=== Exercise materials ===
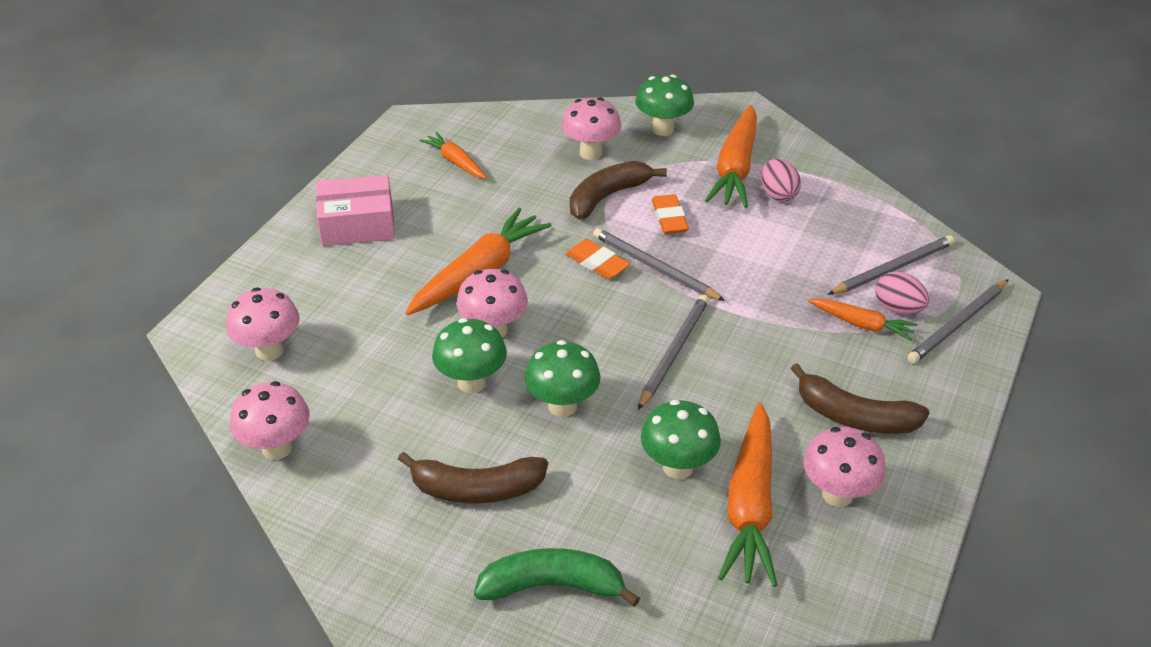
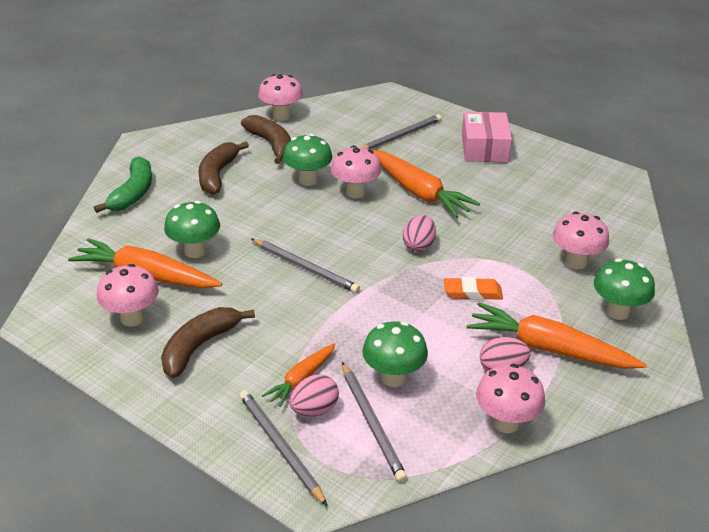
camera: 100 degrees right, 5 degrees down
(269, 351) = (362, 115): pink mushroom -> pink mushroom (506, 423)
(455, 162) = (562, 193): orange carrot -> none
(562, 406) = (271, 212): green mushroom -> green mushroom (393, 377)
(597, 263) = (418, 246): orange eraser -> pink egg
(607, 197) = (507, 263): brown banana -> brown banana (271, 144)
(654, 267) = (407, 274): grey pencil -> grey pencil (400, 136)

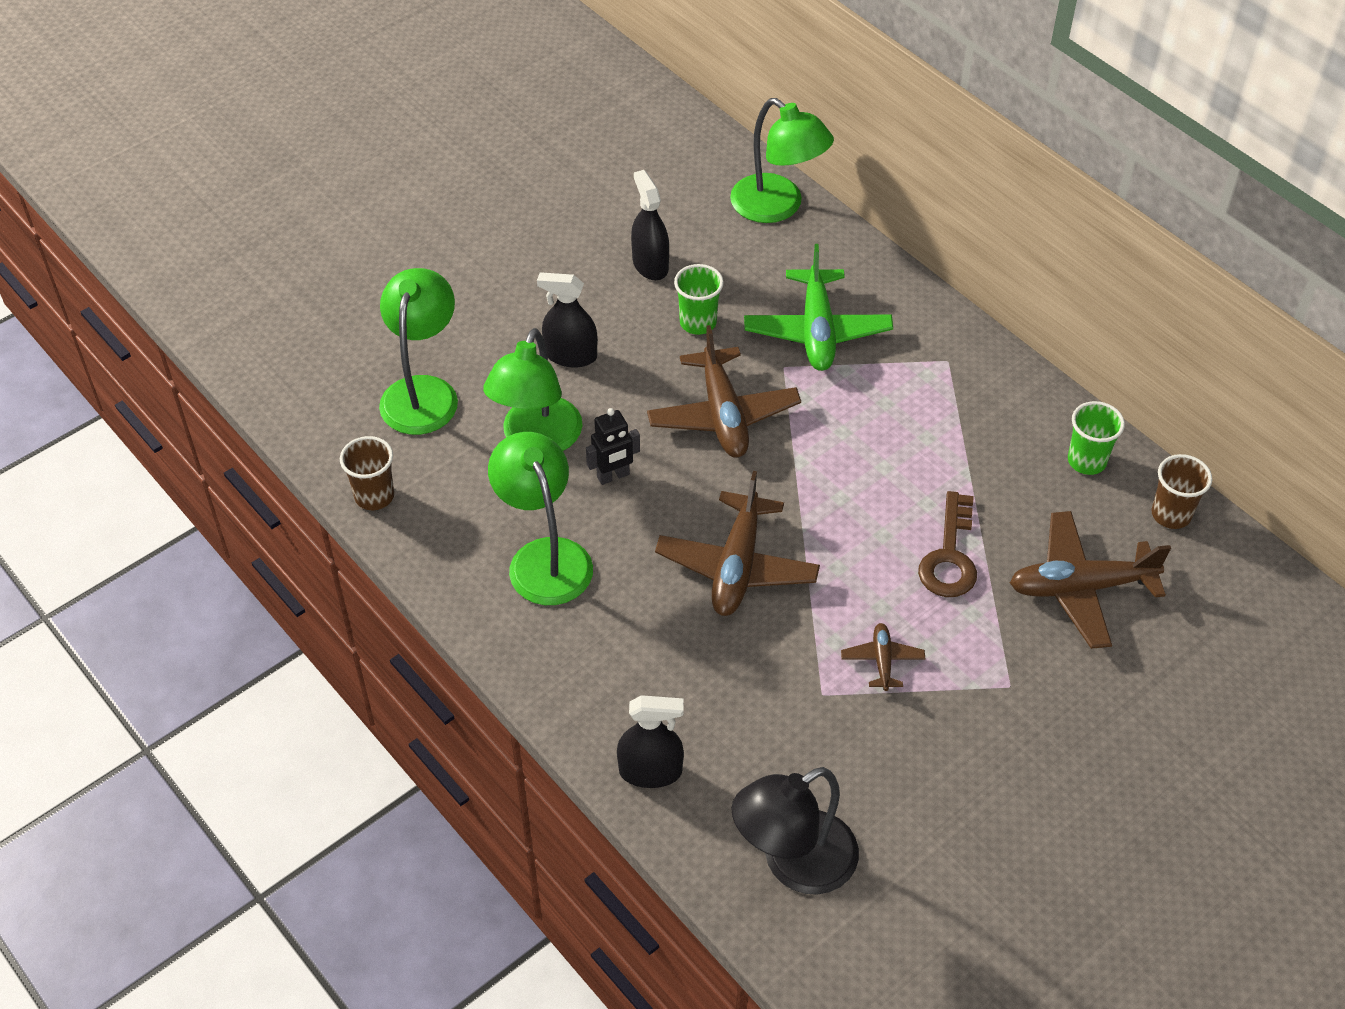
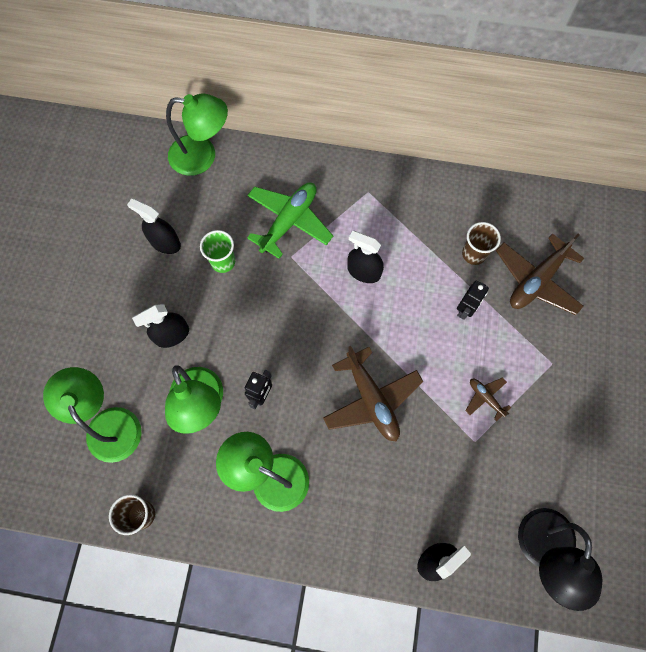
camera: 40 degrees left, 20 degrees up
(723, 415) = (286, 311): brown plane -> none
(817, 331) = (289, 221): green plane -> green plane turned 105 degrees counterclockwise
(858, 436) = (364, 272): none -> black spray bottle
(949, 556) = (465, 310): brown key -> black robot
(1086, 461) = (480, 204): green cup -> none
(1171, 514) = (540, 206): brown cup -> brown cup (474, 254)

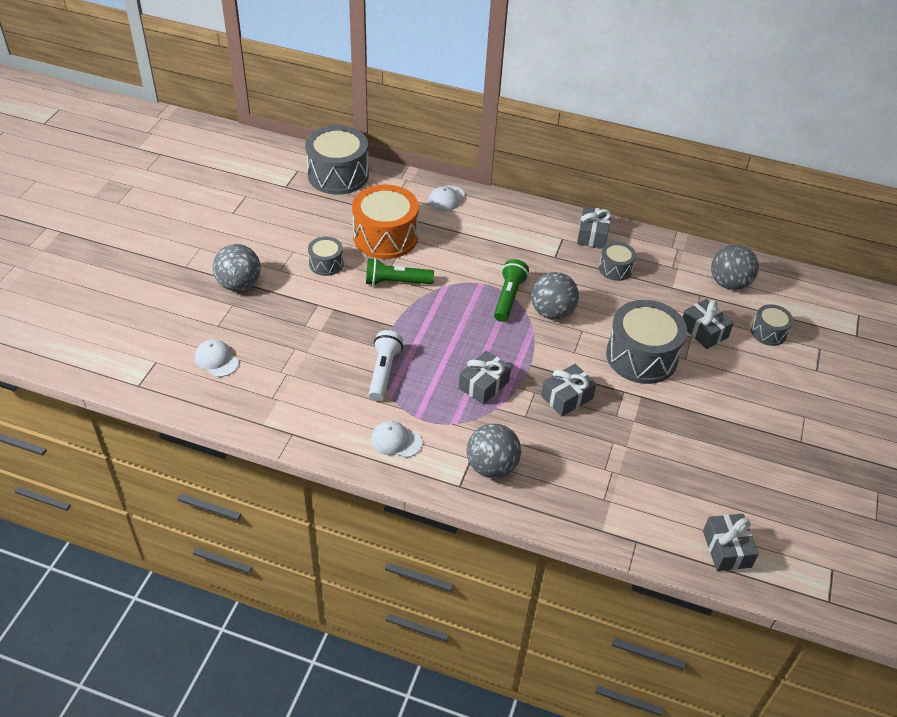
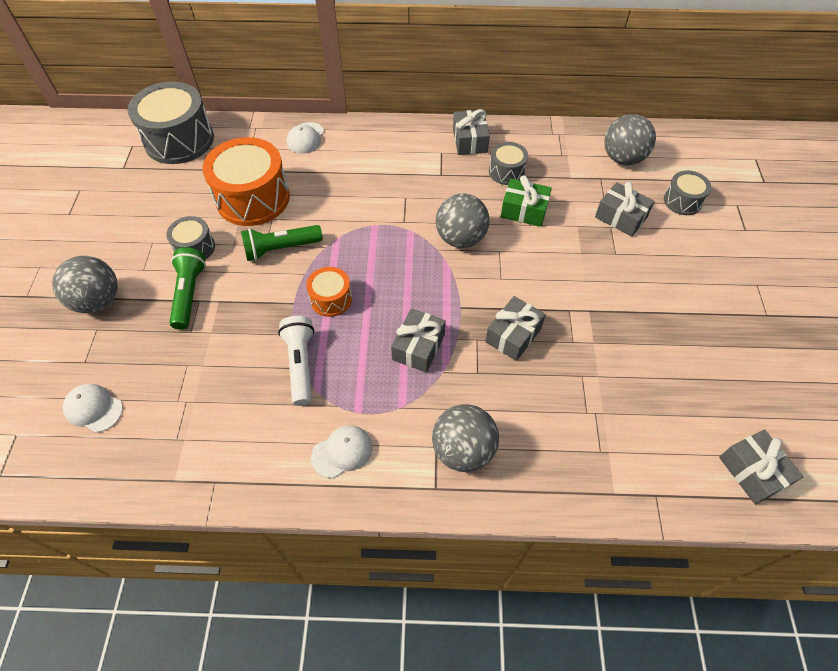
camera: 15 degrees left, 10 degrees up
(395, 441) = (342, 452): white cap -> white cap turned 150 degrees clockwise
(424, 331) = (331, 299): none -> orange drum
(508, 297) = (409, 234): green flashlight -> green flashlight (189, 294)
(617, 304) = (524, 211): none -> green gift
(641, 356) = (571, 263): grey drum -> none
===
- [Work to be completed] Give the entries above again, exactly as written and free of images.

- [Output of the exercise]
camera: 100 degrees right, 5 degrees down
(269, 351) = (362, 115): pink mushroom -> pink mushroom (506, 423)
(455, 162) = (562, 193): orange carrot -> none
(562, 406) = (271, 212): green mushroom -> green mushroom (393, 377)
(597, 263) = (418, 246): orange eraser -> pink egg
(607, 197) = (507, 263): brown banana -> brown banana (271, 144)
(654, 267) = (407, 274): grey pencil -> grey pencil (400, 136)

camera: 40 degrees left, 20 degrees up
(723, 415) = (286, 311): brown plane -> none
(817, 331) = (289, 221): green plane -> green plane turned 105 degrees counterclockwise
(858, 436) = (364, 272): none -> black spray bottle
(949, 556) = (465, 310): brown key -> black robot
(1086, 461) = (480, 204): green cup -> none
(1171, 514) = (540, 206): brown cup -> brown cup (474, 254)

camera: 15 degrees left, 10 degrees up
(395, 441) = (342, 452): white cap -> white cap turned 150 degrees clockwise
(424, 331) = (331, 299): none -> orange drum
(508, 297) = (409, 234): green flashlight -> green flashlight (189, 294)
(617, 304) = (524, 211): none -> green gift
(641, 356) = (571, 263): grey drum -> none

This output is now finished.